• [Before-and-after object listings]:
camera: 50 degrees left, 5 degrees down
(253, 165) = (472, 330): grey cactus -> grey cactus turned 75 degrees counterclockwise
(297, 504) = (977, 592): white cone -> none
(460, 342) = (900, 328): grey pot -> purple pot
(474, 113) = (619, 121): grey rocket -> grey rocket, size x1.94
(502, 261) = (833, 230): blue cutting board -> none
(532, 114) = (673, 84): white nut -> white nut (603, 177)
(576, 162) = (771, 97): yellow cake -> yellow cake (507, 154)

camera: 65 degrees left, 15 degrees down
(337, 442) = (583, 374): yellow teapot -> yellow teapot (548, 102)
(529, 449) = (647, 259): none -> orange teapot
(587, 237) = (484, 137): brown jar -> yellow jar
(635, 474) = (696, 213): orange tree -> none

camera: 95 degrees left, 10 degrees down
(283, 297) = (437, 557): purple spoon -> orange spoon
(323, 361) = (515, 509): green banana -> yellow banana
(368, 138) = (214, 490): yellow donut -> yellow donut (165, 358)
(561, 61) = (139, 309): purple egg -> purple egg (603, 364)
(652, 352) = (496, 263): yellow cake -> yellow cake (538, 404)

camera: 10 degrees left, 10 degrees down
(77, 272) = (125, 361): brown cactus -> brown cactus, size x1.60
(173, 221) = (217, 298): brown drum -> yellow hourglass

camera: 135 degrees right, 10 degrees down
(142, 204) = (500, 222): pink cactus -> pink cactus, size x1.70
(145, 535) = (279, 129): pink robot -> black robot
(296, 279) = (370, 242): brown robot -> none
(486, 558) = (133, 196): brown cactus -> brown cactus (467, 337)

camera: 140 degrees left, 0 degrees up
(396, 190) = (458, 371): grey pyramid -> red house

• [REQUIREMENT]:
Please output every line shown above exactly.

• [ANSWER BOX]:
camera: 50 degrees left, 5 degrees down
(253, 165) = (472, 330): grey cactus -> grey cactus turned 75 degrees counterclockwise
(297, 504) = (977, 592): white cone -> none
(460, 342) = (900, 328): grey pot -> purple pot
(474, 113) = (619, 121): grey rocket -> grey rocket, size x1.94
(502, 261) = (833, 230): blue cutting board -> none
(532, 114) = (673, 84): white nut -> white nut (603, 177)
(576, 162) = (771, 97): yellow cake -> yellow cake (507, 154)

camera: 65 degrees left, 15 degrees down
(337, 442) = (583, 374): yellow teapot -> yellow teapot (548, 102)
(529, 449) = (647, 259): none -> orange teapot
(587, 237) = (484, 137): brown jar -> yellow jar
(635, 474) = (696, 213): orange tree -> none

camera: 95 degrees left, 10 degrees down
(283, 297) = (437, 557): purple spoon -> orange spoon
(323, 361) = (515, 509): green banana -> yellow banana
(368, 138) = (214, 490): yellow donut -> yellow donut (165, 358)
(561, 61) = (139, 309): purple egg -> purple egg (603, 364)
(652, 352) = (496, 263): yellow cake -> yellow cake (538, 404)

camera: 10 degrees left, 10 degrees down
(77, 272) = (125, 361): brown cactus -> brown cactus, size x1.60
(173, 221) = (217, 298): brown drum -> yellow hourglass

camera: 135 degrees right, 10 degrees down
(142, 204) = (500, 222): pink cactus -> pink cactus, size x1.70
(145, 535) = (279, 129): pink robot -> black robot
(296, 279) = (370, 242): brown robot -> none
(486, 558) = (133, 196): brown cactus -> brown cactus (467, 337)

camera: 140 degrees left, 0 degrees up
(396, 190) = (458, 371): grey pyramid -> red house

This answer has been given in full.